Your task → Scan the records beneath this line for the line holding "purple brick D3" and the line holding "lime cone L4 level 1 -> lime cone J8 level 2", then transcribe exactly those two and all lines between.

Data for analysis →
- - - -
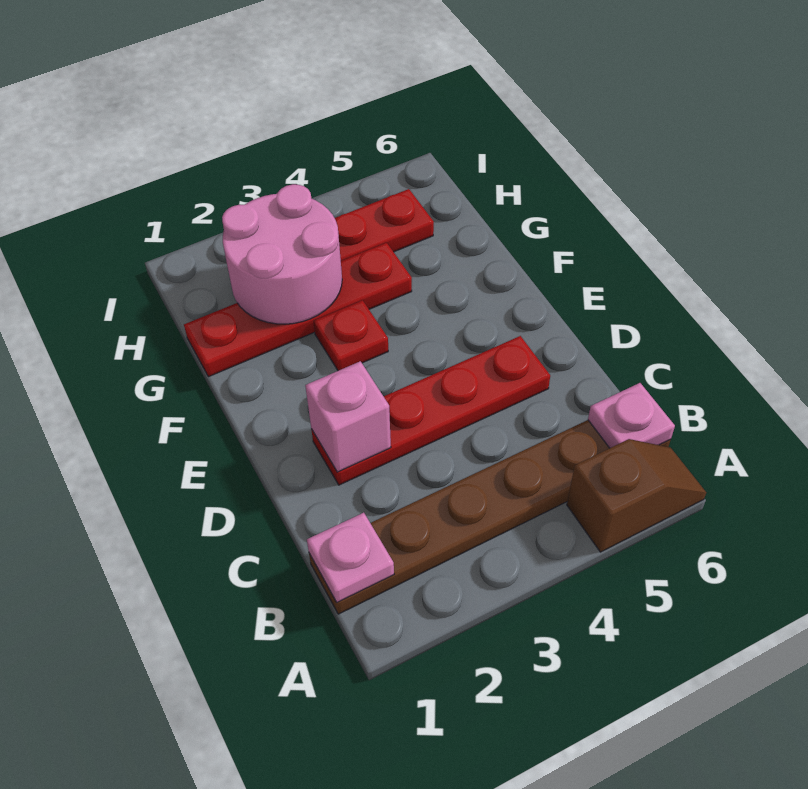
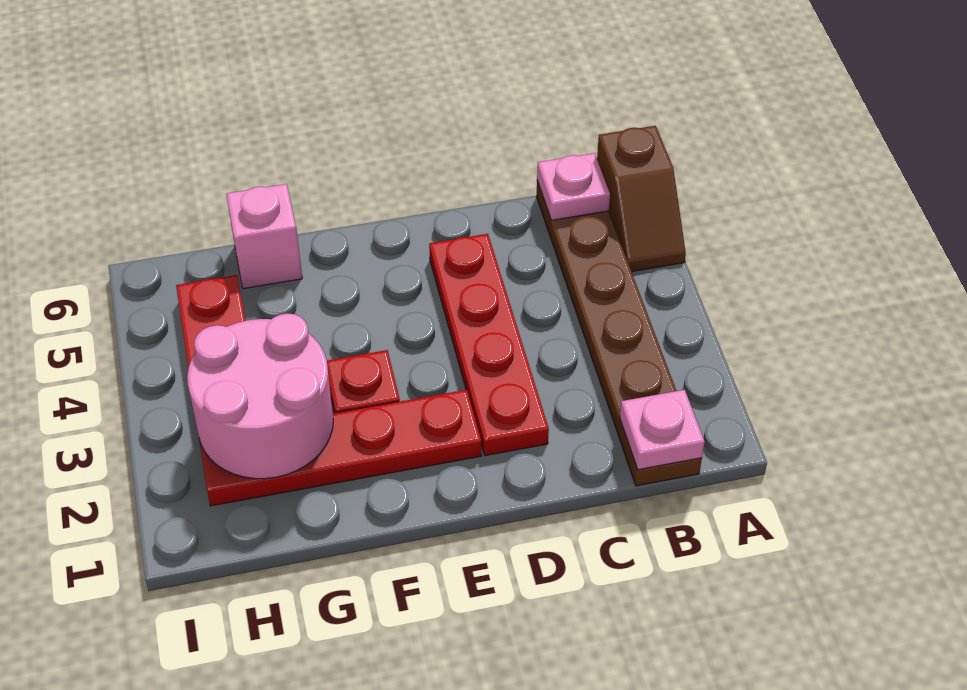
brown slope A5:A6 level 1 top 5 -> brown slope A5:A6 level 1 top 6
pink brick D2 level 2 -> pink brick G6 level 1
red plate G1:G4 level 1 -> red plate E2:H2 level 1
- - - -
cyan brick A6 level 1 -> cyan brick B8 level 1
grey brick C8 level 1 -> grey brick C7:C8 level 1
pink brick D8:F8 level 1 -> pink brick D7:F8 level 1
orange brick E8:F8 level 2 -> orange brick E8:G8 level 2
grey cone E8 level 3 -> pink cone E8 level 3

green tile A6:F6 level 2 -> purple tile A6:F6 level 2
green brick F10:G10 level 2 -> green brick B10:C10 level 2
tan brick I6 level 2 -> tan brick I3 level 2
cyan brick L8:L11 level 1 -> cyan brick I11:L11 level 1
- - - -
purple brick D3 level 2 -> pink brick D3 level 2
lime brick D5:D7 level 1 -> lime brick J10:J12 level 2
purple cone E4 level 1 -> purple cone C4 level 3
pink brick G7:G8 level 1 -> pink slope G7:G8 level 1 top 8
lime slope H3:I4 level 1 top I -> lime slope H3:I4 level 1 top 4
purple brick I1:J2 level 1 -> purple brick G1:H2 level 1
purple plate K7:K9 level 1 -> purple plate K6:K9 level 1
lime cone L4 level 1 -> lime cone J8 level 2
- - - -
Result →
purple brick D3 level 2 -> pink brick D3 level 2
lime brick D5:D7 level 1 -> lime brick J10:J12 level 2
purple cone E4 level 1 -> purple cone C4 level 3
pink brick G7:G8 level 1 -> pink slope G7:G8 level 1 top 8
lime slope H3:I4 level 1 top I -> lime slope H3:I4 level 1 top 4
purple brick I1:J2 level 1 -> purple brick G1:H2 level 1
purple plate K7:K9 level 1 -> purple plate K6:K9 level 1
lime cone L4 level 1 -> lime cone J8 level 2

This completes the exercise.